▶ Exercise material
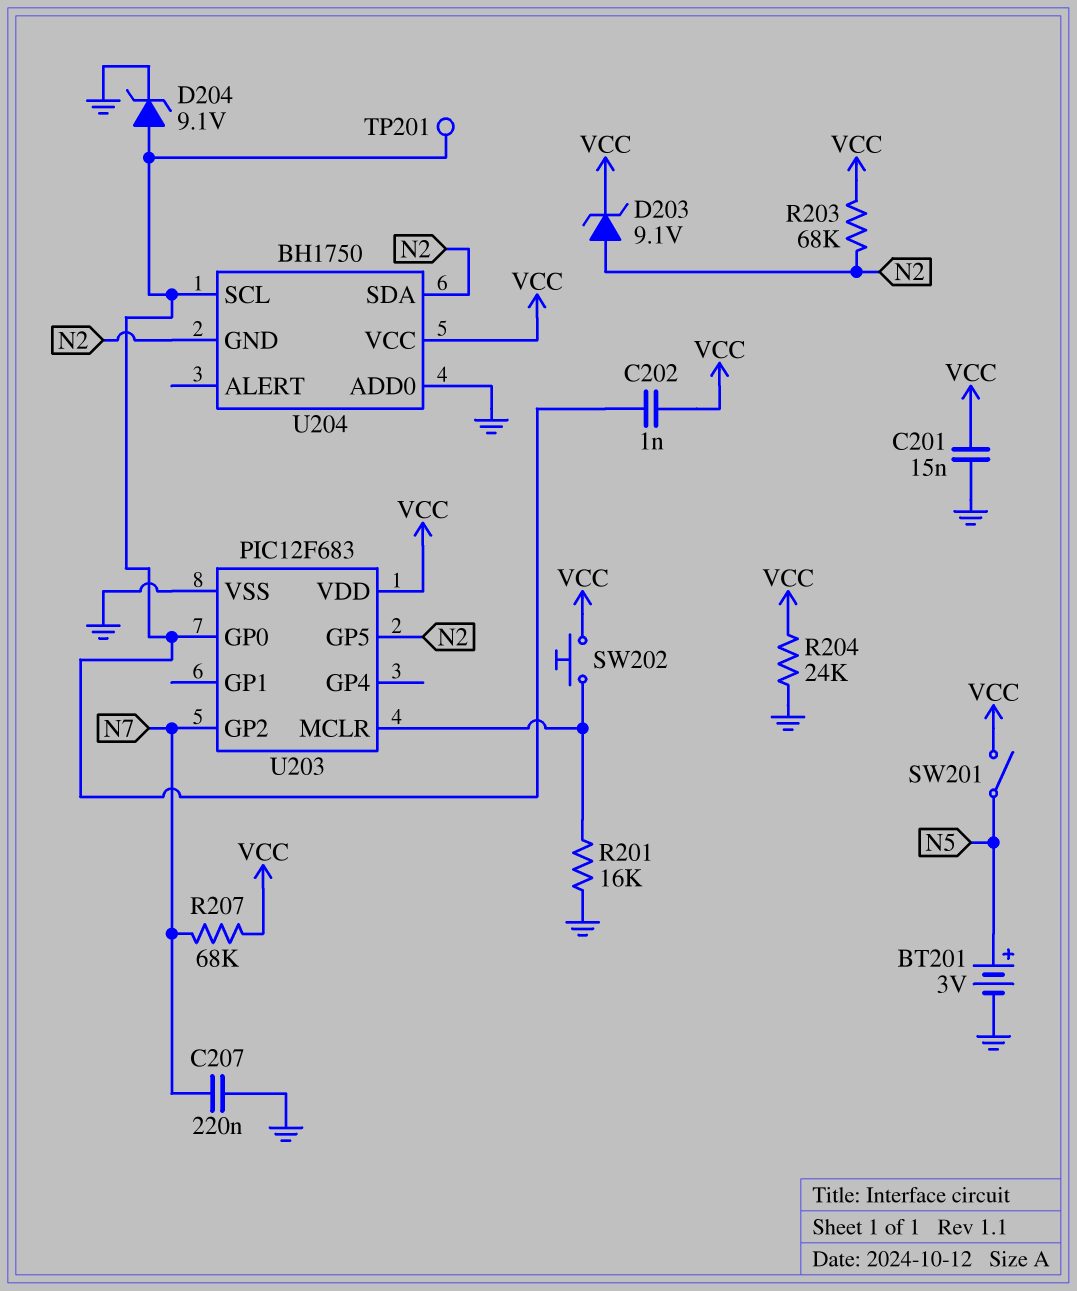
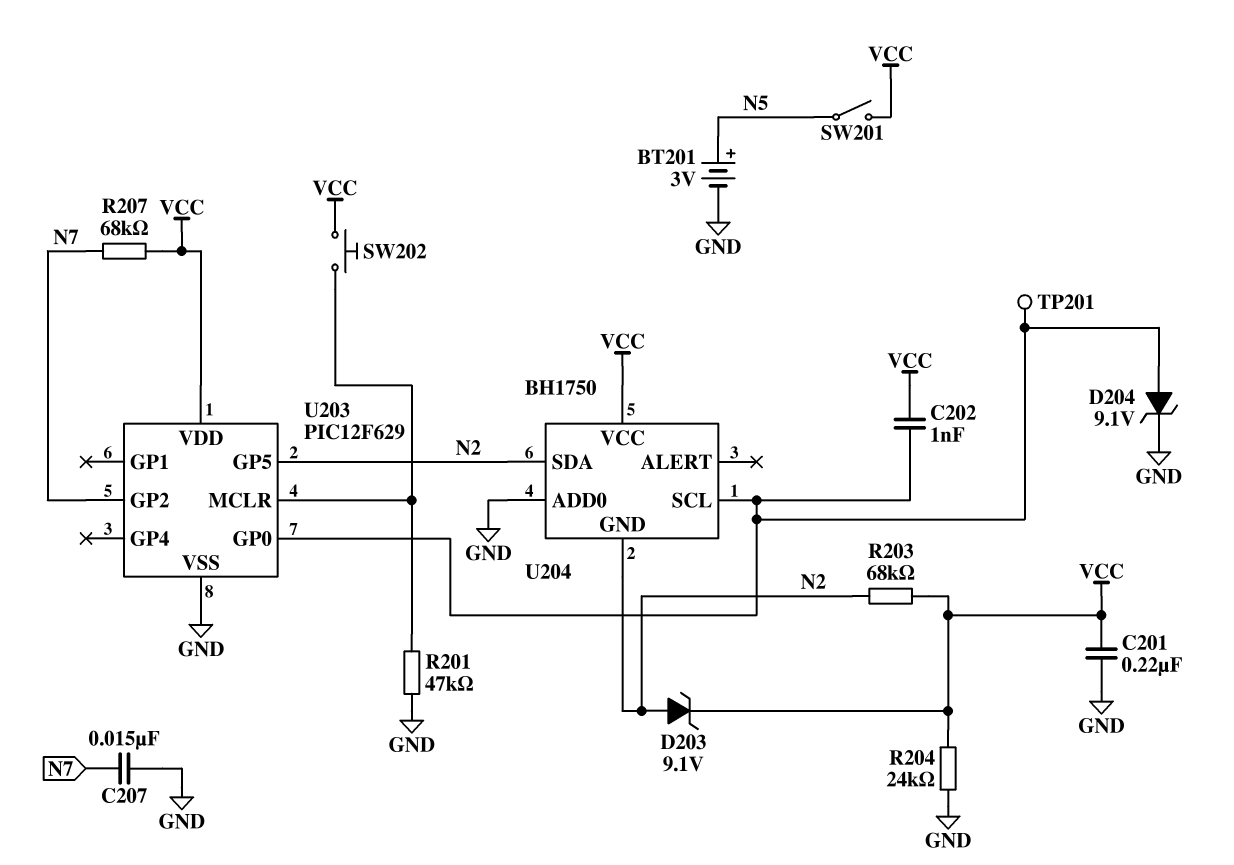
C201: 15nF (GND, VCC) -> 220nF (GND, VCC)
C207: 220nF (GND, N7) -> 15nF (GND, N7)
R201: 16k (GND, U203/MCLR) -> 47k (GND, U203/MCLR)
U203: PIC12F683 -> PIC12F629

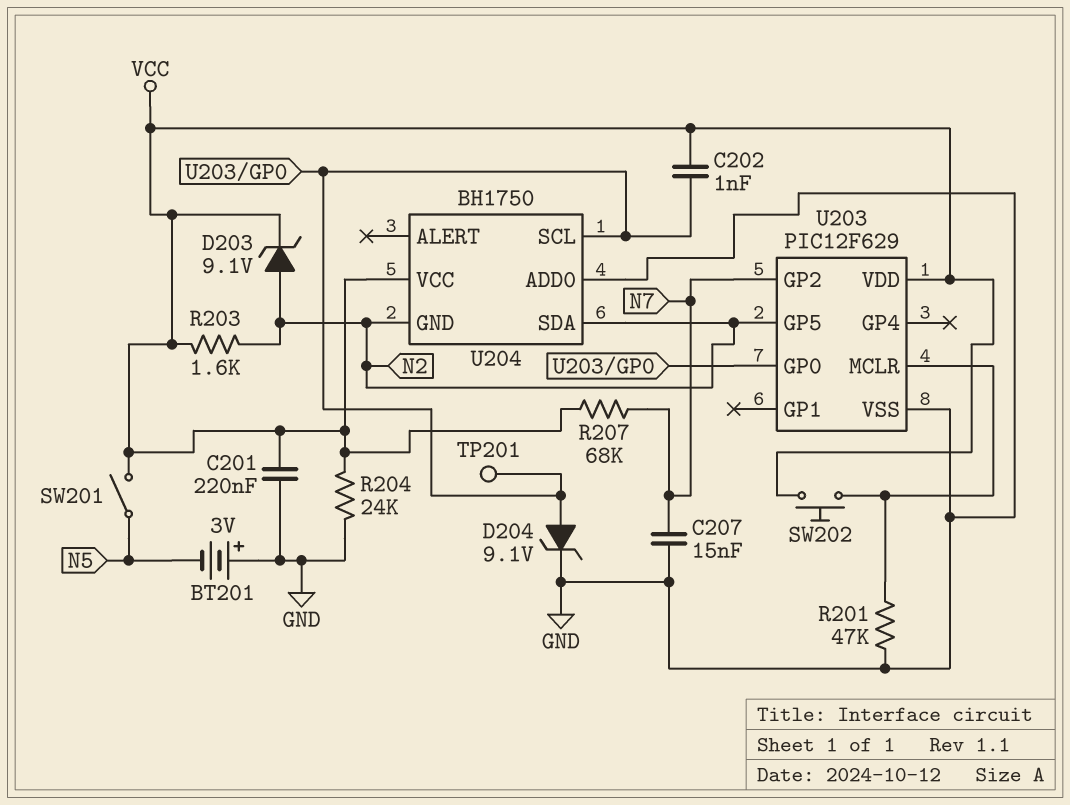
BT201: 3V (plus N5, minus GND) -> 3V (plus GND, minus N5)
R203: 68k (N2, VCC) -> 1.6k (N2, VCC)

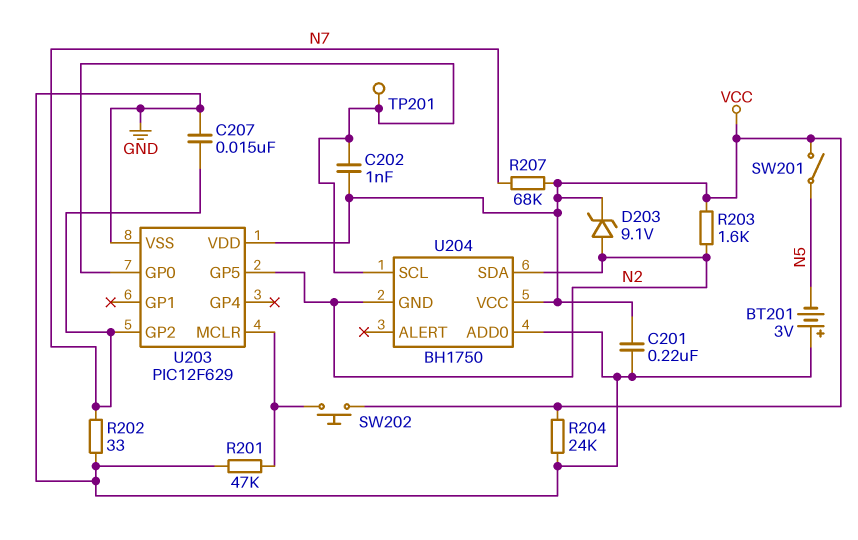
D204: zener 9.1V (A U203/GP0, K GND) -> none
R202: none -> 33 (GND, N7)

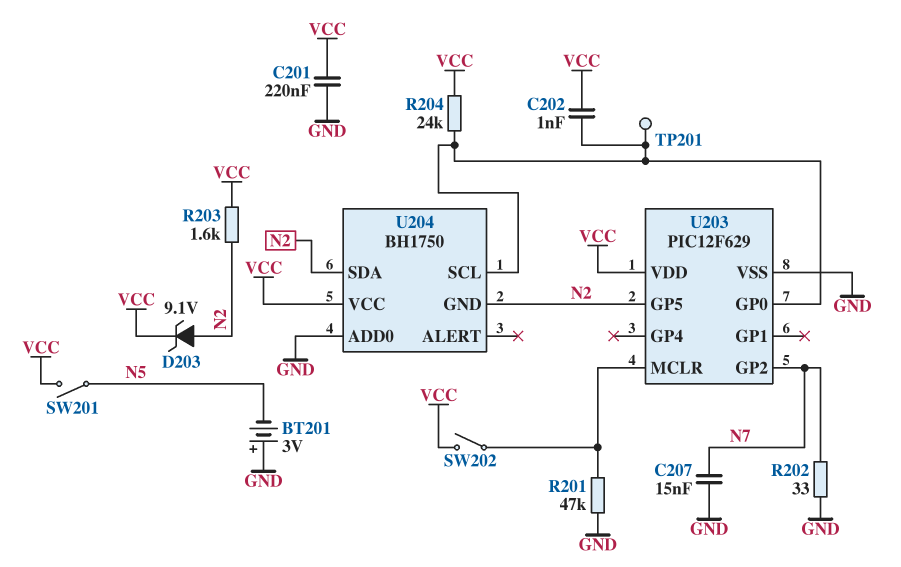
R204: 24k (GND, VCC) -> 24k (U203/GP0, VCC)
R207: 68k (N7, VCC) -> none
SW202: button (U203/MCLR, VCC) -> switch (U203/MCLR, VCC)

▶ Try it
For the string "MCLR", go through the entries above and copy each line where it occurs.

▶ Task output
R201: 16k (GND, U203/MCLR) -> 47k (GND, U203/MCLR)
SW202: button (U203/MCLR, VCC) -> switch (U203/MCLR, VCC)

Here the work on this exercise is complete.